What's needed is a word-for-word retyping of the entries below, pictures omitted.

——

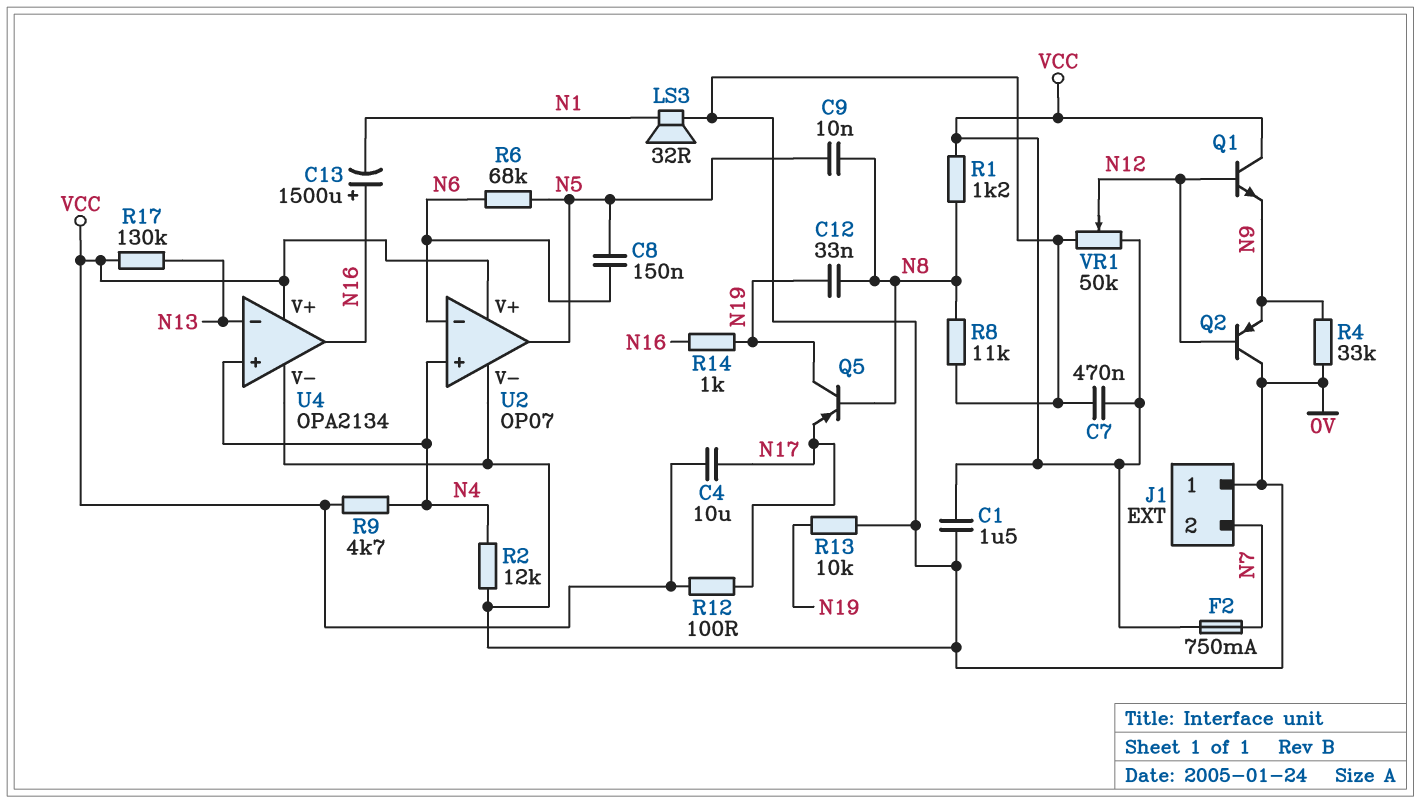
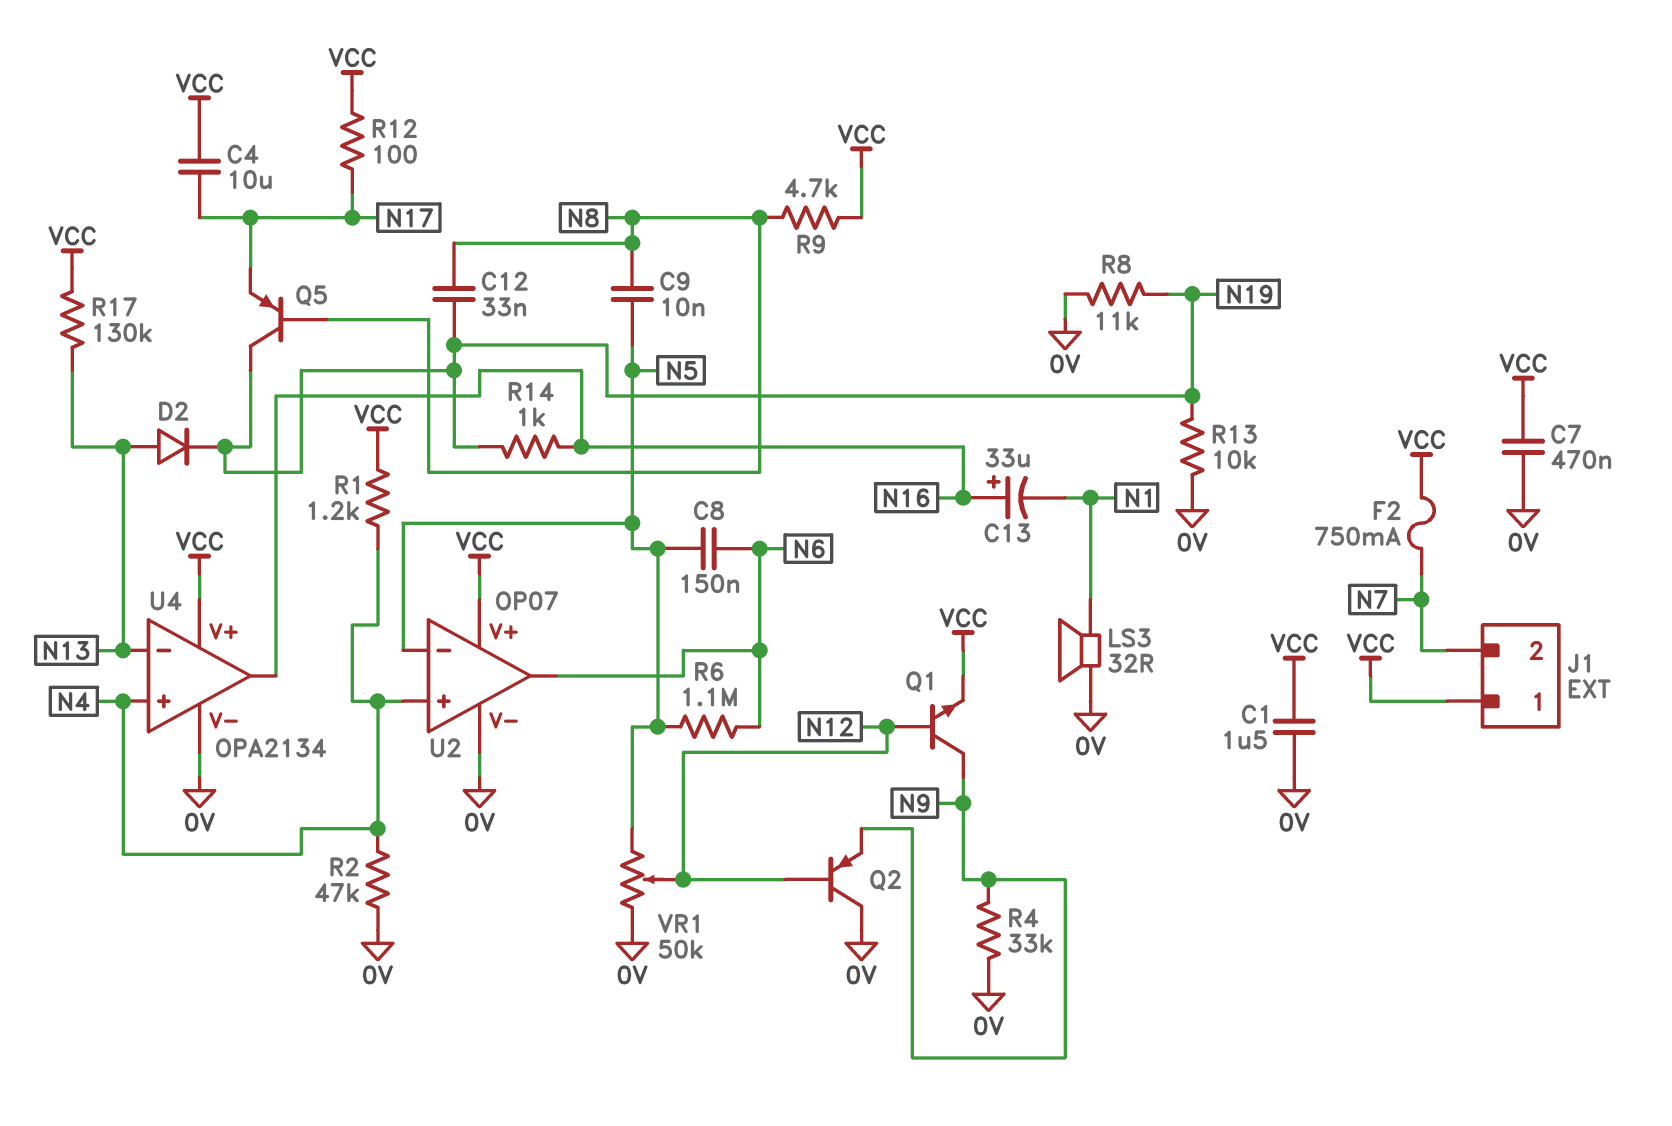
C13: 1500uF (plus N16, minus N1) -> 33uF (plus N16, minus N1)
D2: none -> diode (A N13, K N19)
J1 pin 1: 0V -> VCC
Q1: NPN (B N12, C VCC, E N9) -> NPN (B N12, C N9, E VCC)
R1: 1.2k (N8, VCC) -> 1.2k (N4, VCC)
R2: 12k (0V, N4) -> 47k (0V, N4)
R6: 68k (N5, N6) -> 1.1M (N5, N6)
R8: 11k (0V, N8) -> 11k (0V, N19)
R9: 4.7k (N4, VCC) -> 4.7k (N8, VCC)
U2 pin in-: N6 -> N5
U2 pin out: N5 -> N6
VR1: 50k (0V, VCC, wiper N12) -> 50k (0V, N5, wiper N12)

——

Problem solution
C13: 1500uF (plus N16, minus N1) -> 33uF (plus N16, minus N1)
D2: none -> diode (A N13, K N19)
J1 pin 1: 0V -> VCC
Q1: NPN (B N12, C VCC, E N9) -> NPN (B N12, C N9, E VCC)
R1: 1.2k (N8, VCC) -> 1.2k (N4, VCC)
R2: 12k (0V, N4) -> 47k (0V, N4)
R6: 68k (N5, N6) -> 1.1M (N5, N6)
R8: 11k (0V, N8) -> 11k (0V, N19)
R9: 4.7k (N4, VCC) -> 4.7k (N8, VCC)
U2 pin in-: N6 -> N5
U2 pin out: N5 -> N6
VR1: 50k (0V, VCC, wiper N12) -> 50k (0V, N5, wiper N12)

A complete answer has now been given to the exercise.